[AIM OF THE EXERCISE]:
Convert each of the items below into a JSON list of strings, one string for each line, leaving out any blank lines.

[DATASET ENTRIES]:
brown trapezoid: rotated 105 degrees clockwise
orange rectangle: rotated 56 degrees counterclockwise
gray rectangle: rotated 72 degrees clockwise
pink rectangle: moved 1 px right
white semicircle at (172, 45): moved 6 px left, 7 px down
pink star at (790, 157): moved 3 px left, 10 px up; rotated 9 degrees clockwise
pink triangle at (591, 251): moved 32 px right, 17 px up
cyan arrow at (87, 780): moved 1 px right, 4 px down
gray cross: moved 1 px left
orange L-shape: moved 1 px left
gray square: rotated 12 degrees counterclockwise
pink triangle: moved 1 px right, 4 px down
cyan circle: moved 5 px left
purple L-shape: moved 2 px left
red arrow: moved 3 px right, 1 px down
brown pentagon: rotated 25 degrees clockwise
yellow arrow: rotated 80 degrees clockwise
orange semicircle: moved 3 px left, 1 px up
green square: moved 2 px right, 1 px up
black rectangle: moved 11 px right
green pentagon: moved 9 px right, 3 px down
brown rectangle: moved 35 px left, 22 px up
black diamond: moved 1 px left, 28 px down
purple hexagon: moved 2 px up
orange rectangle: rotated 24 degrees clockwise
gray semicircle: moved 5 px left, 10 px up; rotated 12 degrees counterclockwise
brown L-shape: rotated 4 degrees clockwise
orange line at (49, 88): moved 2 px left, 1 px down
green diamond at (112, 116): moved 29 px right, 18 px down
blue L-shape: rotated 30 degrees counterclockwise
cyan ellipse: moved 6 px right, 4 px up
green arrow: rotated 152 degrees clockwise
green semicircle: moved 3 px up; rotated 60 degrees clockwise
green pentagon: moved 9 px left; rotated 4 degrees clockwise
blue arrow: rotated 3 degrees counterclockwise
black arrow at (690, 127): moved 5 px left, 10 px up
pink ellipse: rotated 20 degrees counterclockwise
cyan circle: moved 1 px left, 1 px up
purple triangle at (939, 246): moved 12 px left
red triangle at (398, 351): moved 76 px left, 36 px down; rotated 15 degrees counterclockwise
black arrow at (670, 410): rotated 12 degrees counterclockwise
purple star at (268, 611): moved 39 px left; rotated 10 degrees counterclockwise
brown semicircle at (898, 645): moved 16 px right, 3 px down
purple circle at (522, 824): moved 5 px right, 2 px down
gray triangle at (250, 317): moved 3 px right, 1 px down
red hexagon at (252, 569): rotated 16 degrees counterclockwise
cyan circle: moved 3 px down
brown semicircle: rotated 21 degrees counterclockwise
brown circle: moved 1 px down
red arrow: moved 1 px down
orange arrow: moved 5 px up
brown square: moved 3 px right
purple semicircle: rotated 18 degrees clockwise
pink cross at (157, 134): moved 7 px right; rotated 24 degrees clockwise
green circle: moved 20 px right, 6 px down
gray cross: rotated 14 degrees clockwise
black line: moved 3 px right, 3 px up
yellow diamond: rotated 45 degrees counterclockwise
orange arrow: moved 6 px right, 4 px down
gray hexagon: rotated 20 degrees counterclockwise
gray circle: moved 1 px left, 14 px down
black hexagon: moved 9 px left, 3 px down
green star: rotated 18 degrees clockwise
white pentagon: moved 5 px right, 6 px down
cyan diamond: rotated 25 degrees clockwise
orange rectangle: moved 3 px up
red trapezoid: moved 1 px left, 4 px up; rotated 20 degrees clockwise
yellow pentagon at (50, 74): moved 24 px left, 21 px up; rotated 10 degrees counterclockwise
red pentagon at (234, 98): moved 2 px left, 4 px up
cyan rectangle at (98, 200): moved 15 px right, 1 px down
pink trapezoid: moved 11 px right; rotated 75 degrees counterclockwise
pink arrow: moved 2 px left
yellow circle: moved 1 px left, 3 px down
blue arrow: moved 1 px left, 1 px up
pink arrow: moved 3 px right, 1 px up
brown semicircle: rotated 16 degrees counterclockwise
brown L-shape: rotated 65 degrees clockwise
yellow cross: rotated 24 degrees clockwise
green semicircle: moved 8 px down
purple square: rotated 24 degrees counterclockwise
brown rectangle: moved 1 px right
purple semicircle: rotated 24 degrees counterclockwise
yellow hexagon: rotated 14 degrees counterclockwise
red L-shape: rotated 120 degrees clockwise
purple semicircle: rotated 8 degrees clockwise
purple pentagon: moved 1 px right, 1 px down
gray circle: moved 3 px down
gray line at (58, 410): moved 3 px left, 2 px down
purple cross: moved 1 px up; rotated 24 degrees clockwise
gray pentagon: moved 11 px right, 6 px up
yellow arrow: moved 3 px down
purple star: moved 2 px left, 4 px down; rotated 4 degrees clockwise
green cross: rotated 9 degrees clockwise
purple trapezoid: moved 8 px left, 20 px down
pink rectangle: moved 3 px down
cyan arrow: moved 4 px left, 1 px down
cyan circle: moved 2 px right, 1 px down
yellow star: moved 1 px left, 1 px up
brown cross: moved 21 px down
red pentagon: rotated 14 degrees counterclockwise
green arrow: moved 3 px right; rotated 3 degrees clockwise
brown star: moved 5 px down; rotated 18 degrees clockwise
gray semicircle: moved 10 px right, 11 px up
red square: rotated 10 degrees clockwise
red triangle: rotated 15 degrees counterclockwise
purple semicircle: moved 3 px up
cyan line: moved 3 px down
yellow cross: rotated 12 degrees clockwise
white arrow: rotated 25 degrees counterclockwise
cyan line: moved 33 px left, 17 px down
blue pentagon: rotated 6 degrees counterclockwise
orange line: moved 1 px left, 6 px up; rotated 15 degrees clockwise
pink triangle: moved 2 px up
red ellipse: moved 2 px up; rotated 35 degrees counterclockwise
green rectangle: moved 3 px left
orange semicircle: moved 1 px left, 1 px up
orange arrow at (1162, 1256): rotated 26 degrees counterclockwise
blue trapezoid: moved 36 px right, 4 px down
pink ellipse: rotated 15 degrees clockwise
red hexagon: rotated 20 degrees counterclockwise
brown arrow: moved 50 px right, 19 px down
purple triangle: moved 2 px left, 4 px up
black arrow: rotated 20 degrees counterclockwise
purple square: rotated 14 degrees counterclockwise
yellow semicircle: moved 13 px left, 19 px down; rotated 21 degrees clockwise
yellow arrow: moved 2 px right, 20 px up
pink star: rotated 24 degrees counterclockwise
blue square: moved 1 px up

[ANSWER IN FULL]:
[
  "brown trapezoid: rotated 105 degrees clockwise",
  "orange rectangle: rotated 56 degrees counterclockwise",
  "gray rectangle: rotated 72 degrees clockwise",
  "pink rectangle: moved 1 px right",
  "white semicircle at (172, 45): moved 6 px left, 7 px down",
  "pink star at (790, 157): moved 3 px left, 10 px up; rotated 9 degrees clockwise",
  "pink triangle at (591, 251): moved 32 px right, 17 px up",
  "cyan arrow at (87, 780): moved 1 px right, 4 px down",
  "gray cross: moved 1 px left",
  "orange L-shape: moved 1 px left",
  "gray square: rotated 12 degrees counterclockwise",
  "pink triangle: moved 1 px right, 4 px down",
  "cyan circle: moved 5 px left",
  "purple L-shape: moved 2 px left",
  "red arrow: moved 3 px right, 1 px down",
  "brown pentagon: rotated 25 degrees clockwise",
  "yellow arrow: rotated 80 degrees clockwise",
  "orange semicircle: moved 3 px left, 1 px up",
  "green square: moved 2 px right, 1 px up",
  "black rectangle: moved 11 px right",
  "green pentagon: moved 9 px right, 3 px down",
  "brown rectangle: moved 35 px left, 22 px up",
  "black diamond: moved 1 px left, 28 px down",
  "purple hexagon: moved 2 px up",
  "orange rectangle: rotated 24 degrees clockwise",
  "gray semicircle: moved 5 px left, 10 px up; rotated 12 degrees counterclockwise",
  "brown L-shape: rotated 4 degrees clockwise",
  "orange line at (49, 88): moved 2 px left, 1 px down",
  "green diamond at (112, 116): moved 29 px right, 18 px down",
  "blue L-shape: rotated 30 degrees counterclockwise",
  "cyan ellipse: moved 6 px right, 4 px up",
  "green arrow: rotated 152 degrees clockwise",
  "green semicircle: moved 3 px up; rotated 60 degrees clockwise",
  "green pentagon: moved 9 px left; rotated 4 degrees clockwise",
  "blue arrow: rotated 3 degrees counterclockwise",
  "black arrow at (690, 127): moved 5 px left, 10 px up",
  "pink ellipse: rotated 20 degrees counterclockwise",
  "cyan circle: moved 1 px left, 1 px up",
  "purple triangle at (939, 246): moved 12 px left",
  "red triangle at (398, 351): moved 76 px left, 36 px down; rotated 15 degrees counterclockwise",
  "black arrow at (670, 410): rotated 12 degrees counterclockwise",
  "purple star at (268, 611): moved 39 px left; rotated 10 degrees counterclockwise",
  "brown semicircle at (898, 645): moved 16 px right, 3 px down",
  "purple circle at (522, 824): moved 5 px right, 2 px down",
  "gray triangle at (250, 317): moved 3 px right, 1 px down",
  "red hexagon at (252, 569): rotated 16 degrees counterclockwise",
  "cyan circle: moved 3 px down",
  "brown semicircle: rotated 21 degrees counterclockwise",
  "brown circle: moved 1 px down",
  "red arrow: moved 1 px down",
  "orange arrow: moved 5 px up",
  "brown square: moved 3 px right",
  "purple semicircle: rotated 18 degrees clockwise",
  "pink cross at (157, 134): moved 7 px right; rotated 24 degrees clockwise",
  "green circle: moved 20 px right, 6 px down",
  "gray cross: rotated 14 degrees clockwise",
  "black line: moved 3 px right, 3 px up",
  "yellow diamond: rotated 45 degrees counterclockwise",
  "orange arrow: moved 6 px right, 4 px down",
  "gray hexagon: rotated 20 degrees counterclockwise",
  "gray circle: moved 1 px left, 14 px down",
  "black hexagon: moved 9 px left, 3 px down",
  "green star: rotated 18 degrees clockwise",
  "white pentagon: moved 5 px right, 6 px down",
  "cyan diamond: rotated 25 degrees clockwise",
  "orange rectangle: moved 3 px up",
  "red trapezoid: moved 1 px left, 4 px up; rotated 20 degrees clockwise",
  "yellow pentagon at (50, 74): moved 24 px left, 21 px up; rotated 10 degrees counterclockwise",
  "red pentagon at (234, 98): moved 2 px left, 4 px up",
  "cyan rectangle at (98, 200): moved 15 px right, 1 px down",
  "pink trapezoid: moved 11 px right; rotated 75 degrees counterclockwise",
  "pink arrow: moved 2 px left",
  "yellow circle: moved 1 px left, 3 px down",
  "blue arrow: moved 1 px left, 1 px up",
  "pink arrow: moved 3 px right, 1 px up",
  "brown semicircle: rotated 16 degrees counterclockwise",
  "brown L-shape: rotated 65 degrees clockwise",
  "yellow cross: rotated 24 degrees clockwise",
  "green semicircle: moved 8 px down",
  "purple square: rotated 24 degrees counterclockwise",
  "brown rectangle: moved 1 px right",
  "purple semicircle: rotated 24 degrees counterclockwise",
  "yellow hexagon: rotated 14 degrees counterclockwise",
  "red L-shape: rotated 120 degrees clockwise",
  "purple semicircle: rotated 8 degrees clockwise",
  "purple pentagon: moved 1 px right, 1 px down",
  "gray circle: moved 3 px down",
  "gray line at (58, 410): moved 3 px left, 2 px down",
  "purple cross: moved 1 px up; rotated 24 degrees clockwise",
  "gray pentagon: moved 11 px right, 6 px up",
  "yellow arrow: moved 3 px down",
  "purple star: moved 2 px left, 4 px down; rotated 4 degrees clockwise",
  "green cross: rotated 9 degrees clockwise",
  "purple trapezoid: moved 8 px left, 20 px down",
  "pink rectangle: moved 3 px down",
  "cyan arrow: moved 4 px left, 1 px down",
  "cyan circle: moved 2 px right, 1 px down",
  "yellow star: moved 1 px left, 1 px up",
  "brown cross: moved 21 px down",
  "red pentagon: rotated 14 degrees counterclockwise",
  "green arrow: moved 3 px right; rotated 3 degrees clockwise",
  "brown star: moved 5 px down; rotated 18 degrees clockwise",
  "gray semicircle: moved 10 px right, 11 px up",
  "red square: rotated 10 degrees clockwise",
  "red triangle: rotated 15 degrees counterclockwise",
  "purple semicircle: moved 3 px up",
  "cyan line: moved 3 px down",
  "yellow cross: rotated 12 degrees clockwise",
  "white arrow: rotated 25 degrees counterclockwise",
  "cyan line: moved 33 px left, 17 px down",
  "blue pentagon: rotated 6 degrees counterclockwise",
  "orange line: moved 1 px left, 6 px up; rotated 15 degrees clockwise",
  "pink triangle: moved 2 px up",
  "red ellipse: moved 2 px up; rotated 35 degrees counterclockwise",
  "green rectangle: moved 3 px left",
  "orange semicircle: moved 1 px left, 1 px up",
  "orange arrow at (1162, 1256): rotated 26 degrees counterclockwise",
  "blue trapezoid: moved 36 px right, 4 px down",
  "pink ellipse: rotated 15 degrees clockwise",
  "red hexagon: rotated 20 degrees counterclockwise",
  "brown arrow: moved 50 px right, 19 px down",
  "purple triangle: moved 2 px left, 4 px up",
  "black arrow: rotated 20 degrees counterclockwise",
  "purple square: rotated 14 degrees counterclockwise",
  "yellow semicircle: moved 13 px left, 19 px down; rotated 21 degrees clockwise",
  "yellow arrow: moved 2 px right, 20 px up",
  "pink star: rotated 24 degrees counterclockwise",
  "blue square: moved 1 px up"
]